What to do
Your response should contain each line of the data that includes "orange".

───

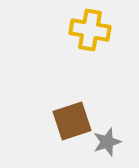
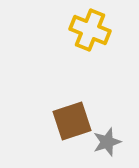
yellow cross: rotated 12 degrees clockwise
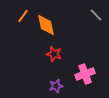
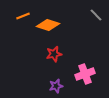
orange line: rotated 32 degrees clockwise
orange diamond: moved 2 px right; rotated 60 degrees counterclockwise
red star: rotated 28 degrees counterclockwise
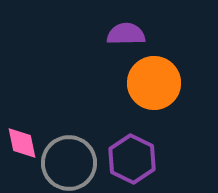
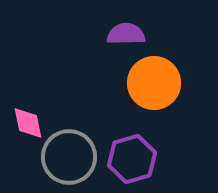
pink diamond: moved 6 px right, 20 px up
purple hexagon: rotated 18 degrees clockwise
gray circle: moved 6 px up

───

Exercise solution
orange line: rotated 32 degrees clockwise
orange diamond: moved 2 px right; rotated 60 degrees counterclockwise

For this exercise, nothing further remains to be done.